# [PROBLEM DETAILS]
Once you reach the line that holds "(468, 319) = (615, 417): blue" in the listing below, output it and every line after it through the line that holds "camera: 95 degrees left, 5 degrees up", word for word.

# [DATA SECTION]

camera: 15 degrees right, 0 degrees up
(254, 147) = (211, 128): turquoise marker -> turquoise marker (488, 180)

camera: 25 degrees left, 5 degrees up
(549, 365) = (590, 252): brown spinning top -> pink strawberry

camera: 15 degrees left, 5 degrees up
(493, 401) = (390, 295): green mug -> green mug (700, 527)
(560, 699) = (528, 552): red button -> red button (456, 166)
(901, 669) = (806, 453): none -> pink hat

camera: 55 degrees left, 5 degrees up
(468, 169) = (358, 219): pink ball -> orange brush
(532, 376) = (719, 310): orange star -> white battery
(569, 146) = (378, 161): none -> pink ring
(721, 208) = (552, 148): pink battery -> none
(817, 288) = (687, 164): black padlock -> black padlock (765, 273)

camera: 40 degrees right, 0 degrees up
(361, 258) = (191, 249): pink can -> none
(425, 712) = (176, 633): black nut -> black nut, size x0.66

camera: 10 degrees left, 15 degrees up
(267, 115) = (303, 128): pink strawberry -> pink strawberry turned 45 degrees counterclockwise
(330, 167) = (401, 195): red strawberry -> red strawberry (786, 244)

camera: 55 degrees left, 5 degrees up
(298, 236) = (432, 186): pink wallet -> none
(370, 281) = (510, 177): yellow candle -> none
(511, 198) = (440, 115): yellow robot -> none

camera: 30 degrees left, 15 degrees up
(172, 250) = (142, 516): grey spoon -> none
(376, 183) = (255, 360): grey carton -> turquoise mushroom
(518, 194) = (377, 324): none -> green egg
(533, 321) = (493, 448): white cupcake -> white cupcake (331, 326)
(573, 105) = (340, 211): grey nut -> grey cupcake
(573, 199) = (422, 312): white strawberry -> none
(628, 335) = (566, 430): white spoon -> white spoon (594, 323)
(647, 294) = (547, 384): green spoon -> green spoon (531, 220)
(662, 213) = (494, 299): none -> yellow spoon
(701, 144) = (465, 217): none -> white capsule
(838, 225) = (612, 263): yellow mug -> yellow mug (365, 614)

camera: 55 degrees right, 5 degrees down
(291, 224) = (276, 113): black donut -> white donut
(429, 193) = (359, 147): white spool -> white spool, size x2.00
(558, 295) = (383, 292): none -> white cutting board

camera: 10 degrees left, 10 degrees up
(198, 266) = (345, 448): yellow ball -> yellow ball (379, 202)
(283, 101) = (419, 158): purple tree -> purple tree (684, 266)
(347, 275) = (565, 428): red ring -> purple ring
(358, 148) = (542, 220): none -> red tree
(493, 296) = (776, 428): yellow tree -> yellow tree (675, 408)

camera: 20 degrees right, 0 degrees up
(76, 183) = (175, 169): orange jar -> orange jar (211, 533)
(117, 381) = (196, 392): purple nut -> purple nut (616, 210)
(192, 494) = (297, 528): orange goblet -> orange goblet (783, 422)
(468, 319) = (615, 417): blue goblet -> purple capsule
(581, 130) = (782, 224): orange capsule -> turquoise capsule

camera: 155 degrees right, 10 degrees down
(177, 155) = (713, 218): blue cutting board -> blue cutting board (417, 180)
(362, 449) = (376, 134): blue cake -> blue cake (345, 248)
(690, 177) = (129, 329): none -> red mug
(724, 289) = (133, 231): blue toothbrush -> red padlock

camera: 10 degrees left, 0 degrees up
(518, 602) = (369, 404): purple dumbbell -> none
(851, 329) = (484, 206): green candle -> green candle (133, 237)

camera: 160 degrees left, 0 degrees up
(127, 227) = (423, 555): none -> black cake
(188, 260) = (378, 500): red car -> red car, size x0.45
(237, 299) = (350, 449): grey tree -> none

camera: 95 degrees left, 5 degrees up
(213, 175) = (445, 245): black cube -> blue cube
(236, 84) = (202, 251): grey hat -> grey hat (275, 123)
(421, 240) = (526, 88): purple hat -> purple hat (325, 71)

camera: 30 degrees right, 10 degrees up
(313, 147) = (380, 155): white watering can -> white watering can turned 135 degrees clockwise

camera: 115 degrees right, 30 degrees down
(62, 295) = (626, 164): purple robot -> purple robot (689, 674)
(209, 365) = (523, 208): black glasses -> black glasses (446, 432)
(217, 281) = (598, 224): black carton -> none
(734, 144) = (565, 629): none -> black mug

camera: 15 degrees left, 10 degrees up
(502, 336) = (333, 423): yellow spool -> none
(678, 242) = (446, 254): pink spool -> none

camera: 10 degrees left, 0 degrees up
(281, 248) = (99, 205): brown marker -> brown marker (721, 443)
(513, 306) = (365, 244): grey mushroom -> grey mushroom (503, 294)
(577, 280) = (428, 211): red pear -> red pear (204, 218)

# [ANSWER TO THIS PROBLEM]
(468, 319) = (615, 417): blue goblet -> purple capsule
(581, 130) = (782, 224): orange capsule -> turquoise capsule

camera: 155 degrees right, 10 degrees down
(177, 155) = (713, 218): blue cutting board -> blue cutting board (417, 180)
(362, 449) = (376, 134): blue cake -> blue cake (345, 248)
(690, 177) = (129, 329): none -> red mug
(724, 289) = (133, 231): blue toothbrush -> red padlock

camera: 10 degrees left, 0 degrees up
(518, 602) = (369, 404): purple dumbbell -> none
(851, 329) = (484, 206): green candle -> green candle (133, 237)

camera: 160 degrees left, 0 degrees up
(127, 227) = (423, 555): none -> black cake
(188, 260) = (378, 500): red car -> red car, size x0.45
(237, 299) = (350, 449): grey tree -> none

camera: 95 degrees left, 5 degrees up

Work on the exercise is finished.